TASK PROMPT: Output the listing exactly as written, apart from its pictures.

GIVEN RECORDS:
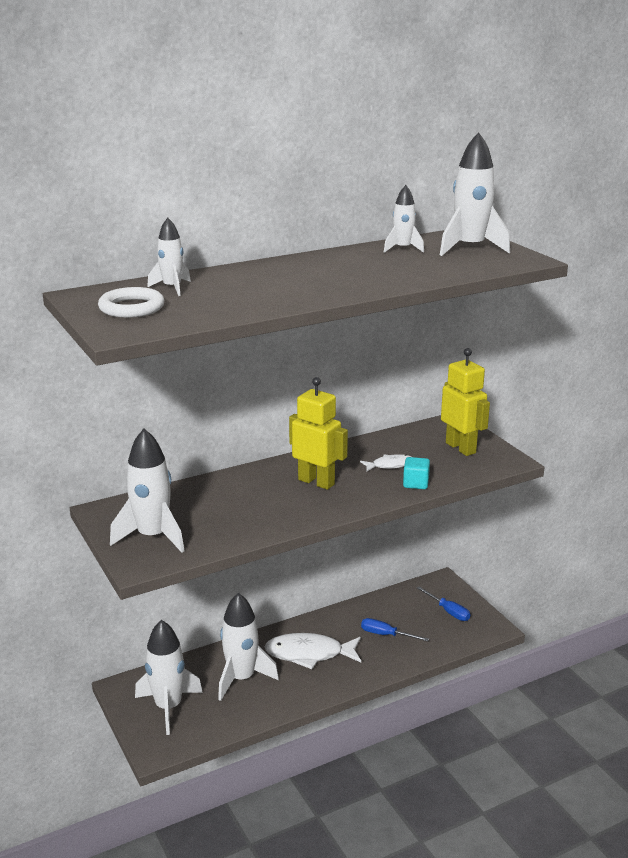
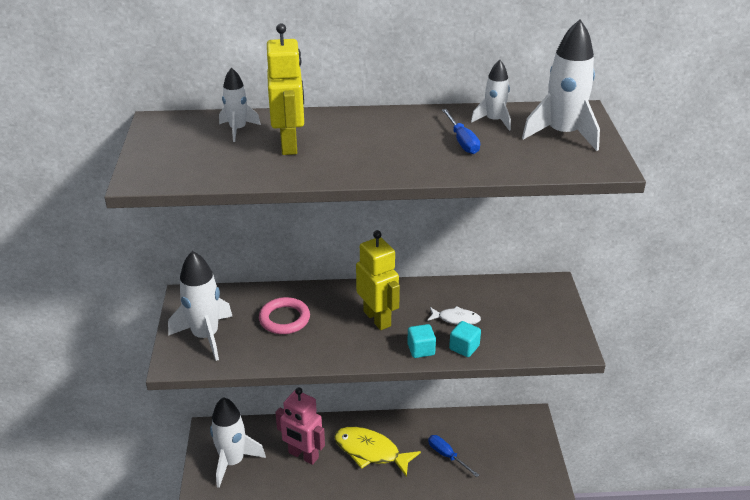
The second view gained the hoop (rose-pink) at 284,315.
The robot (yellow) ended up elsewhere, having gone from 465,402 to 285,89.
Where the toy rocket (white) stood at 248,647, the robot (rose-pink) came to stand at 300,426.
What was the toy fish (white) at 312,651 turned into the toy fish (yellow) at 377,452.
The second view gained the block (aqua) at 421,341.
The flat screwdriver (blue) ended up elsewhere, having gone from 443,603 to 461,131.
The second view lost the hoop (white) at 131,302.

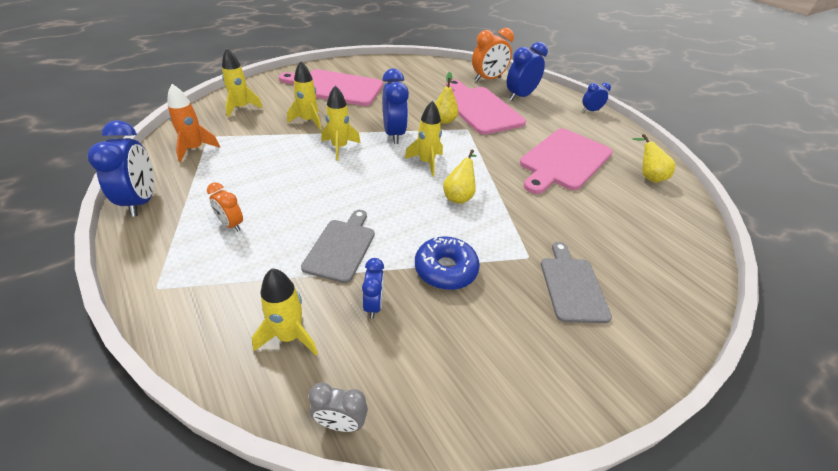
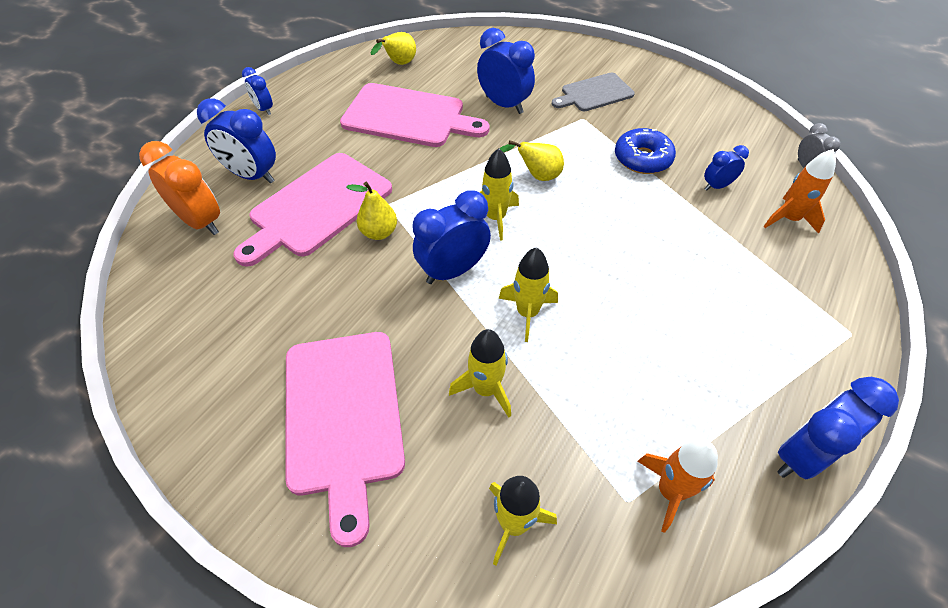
The second view gained the bedside clock (blue) at 506,71.
What was the toy rocket (yellow) at 285,311 turned into the toy rocket (orange) at 800,191.
The second view lost the bedside clock (orange) at 225,206.
The second view lost the chopping board (ash-grey) at 338,246.

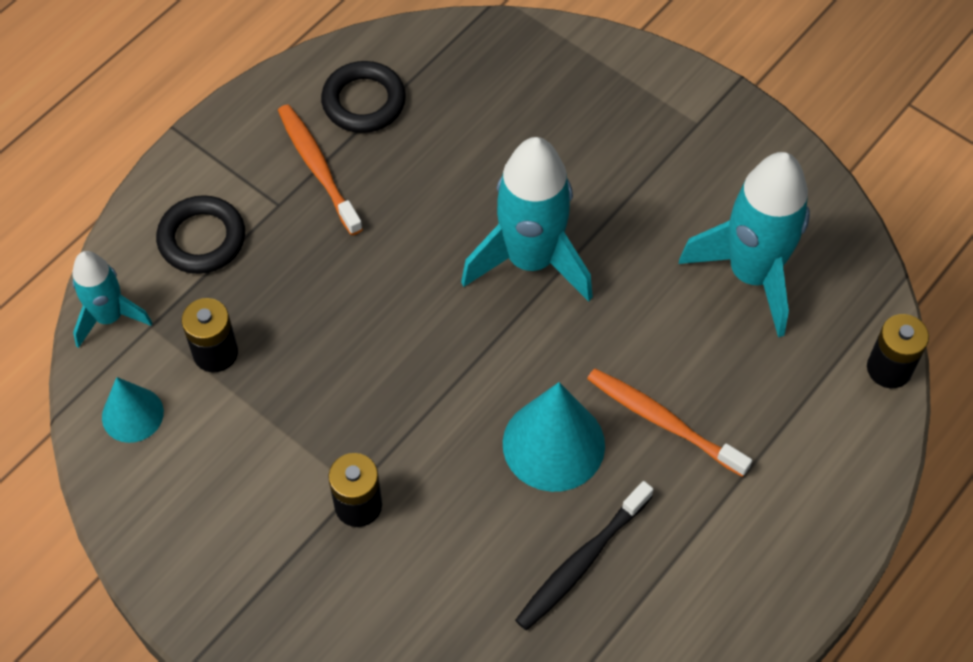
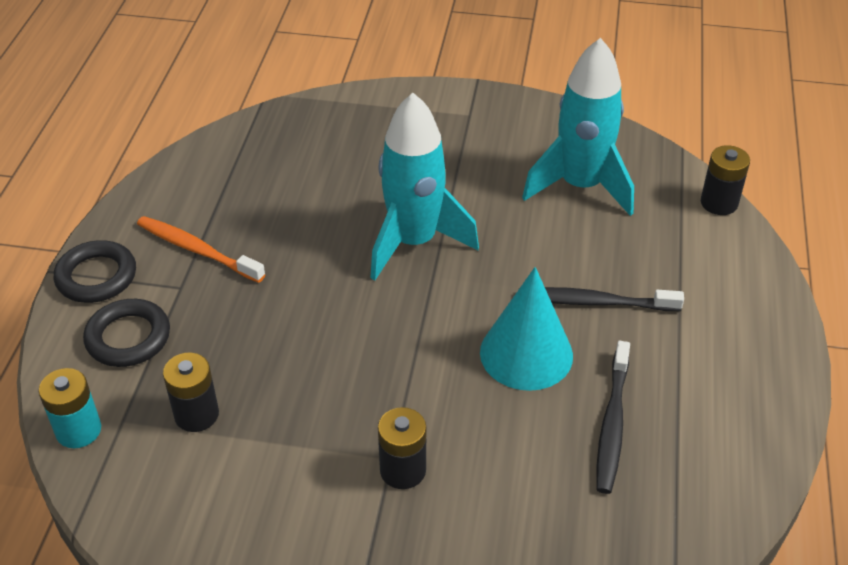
Where the toy rocket (aqua) stood at 112,299, the AA battery (aqua) came to stand at 70,408.
The hoop (jet-black) ended up elsewhere, having gone from 363,97 to 95,271.
What was the dental brush (orange) at 669,422 turned into the dental brush (jet-black) at 614,299.
The second view lost the cone (aqua) at 133,410.

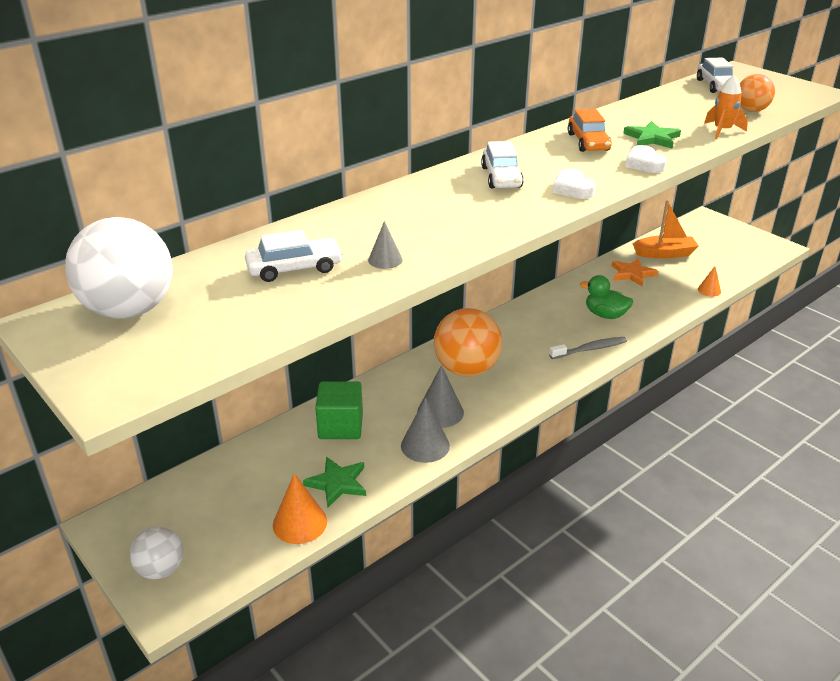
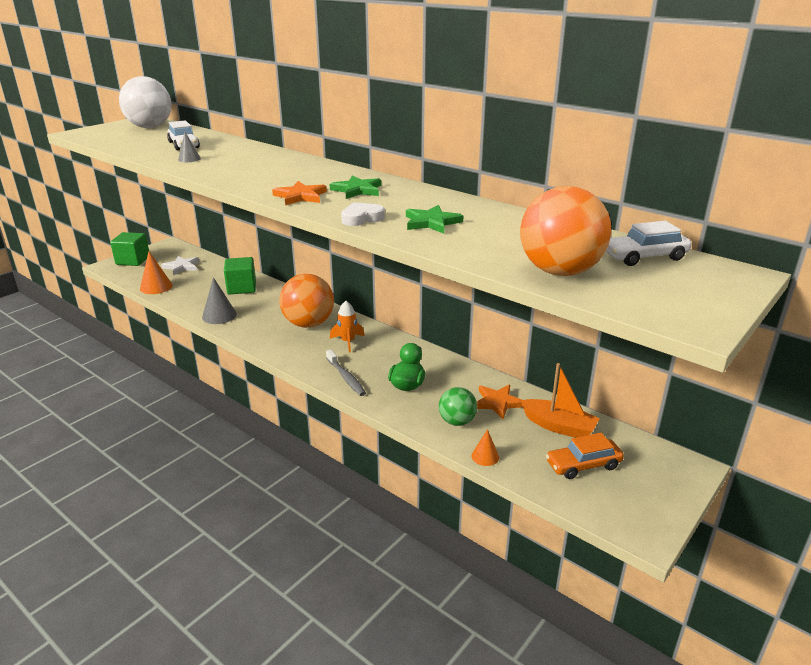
Where the play ball (white) stood at 156,553, the block (emerald) came to stand at 129,249.
The second view gained the star shape (white) at 180,265.
Where the heart (white) stood at 574,184, the star shape (orange) came to stand at 299,193.
The star shape (emerald) ended up elsewhere, having gone from 334,482 to 355,187.
The toy rocket (orange) ended up elsewhere, having gone from 726,107 to 347,326.
The second view gained the play ball (emerald) at 458,406.
The size of the play ball (orange) at 757,93 changed by a factor of 1.75.
The sailboat (orange) at 665,230 ended up facing another way, 45 degrees counterclockwise from before.
The toy car (orange) ended up elsewhere, having gone from 590,130 to 585,456.
The second view lost the cone (ash-grey) at 440,396.
The second view lost the toy car (white) at 502,165.

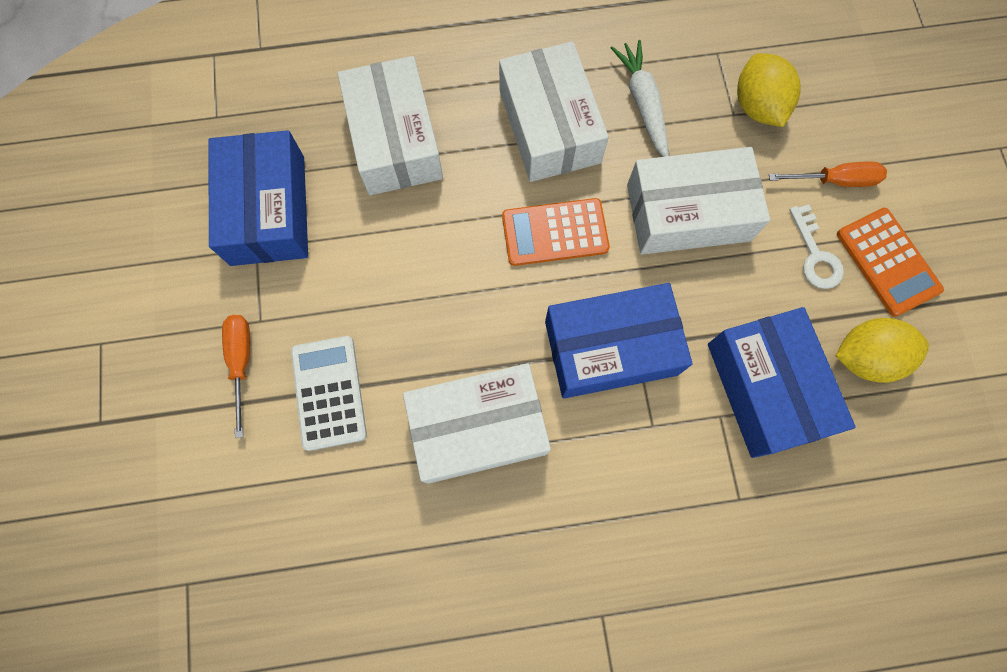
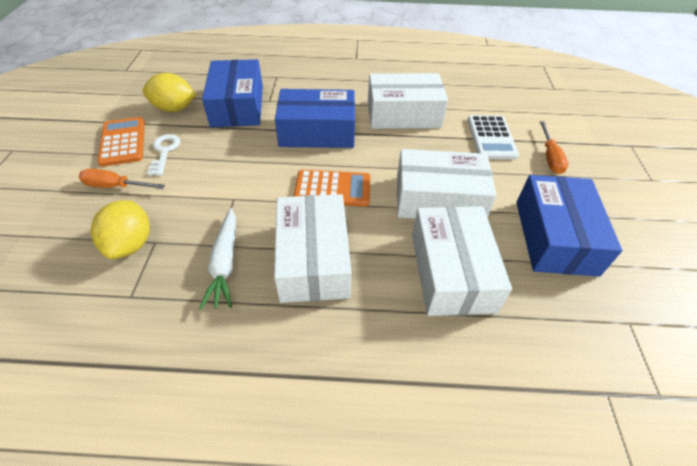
The parcel (white) ended up elsewhere, having gone from 698,201 to 447,184.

ANSWER BELOW:
The second view gained the hoop (rose-pink) at 284,315.
The robot (yellow) ended up elsewhere, having gone from 465,402 to 285,89.
Where the toy rocket (white) stood at 248,647, the robot (rose-pink) came to stand at 300,426.
What was the toy fish (white) at 312,651 turned into the toy fish (yellow) at 377,452.
The second view gained the block (aqua) at 421,341.
The flat screwdriver (blue) ended up elsewhere, having gone from 443,603 to 461,131.
The second view lost the hoop (white) at 131,302.

The second view gained the bedside clock (blue) at 506,71.
What was the toy rocket (yellow) at 285,311 turned into the toy rocket (orange) at 800,191.
The second view lost the bedside clock (orange) at 225,206.
The second view lost the chopping board (ash-grey) at 338,246.

Where the toy rocket (aqua) stood at 112,299, the AA battery (aqua) came to stand at 70,408.
The hoop (jet-black) ended up elsewhere, having gone from 363,97 to 95,271.
What was the dental brush (orange) at 669,422 turned into the dental brush (jet-black) at 614,299.
The second view lost the cone (aqua) at 133,410.

Where the play ball (white) stood at 156,553, the block (emerald) came to stand at 129,249.
The second view gained the star shape (white) at 180,265.
Where the heart (white) stood at 574,184, the star shape (orange) came to stand at 299,193.
The star shape (emerald) ended up elsewhere, having gone from 334,482 to 355,187.
The toy rocket (orange) ended up elsewhere, having gone from 726,107 to 347,326.
The second view gained the play ball (emerald) at 458,406.
The size of the play ball (orange) at 757,93 changed by a factor of 1.75.
The sailboat (orange) at 665,230 ended up facing another way, 45 degrees counterclockwise from before.
The toy car (orange) ended up elsewhere, having gone from 590,130 to 585,456.
The second view lost the cone (ash-grey) at 440,396.
The second view lost the toy car (white) at 502,165.

The parcel (white) ended up elsewhere, having gone from 698,201 to 447,184.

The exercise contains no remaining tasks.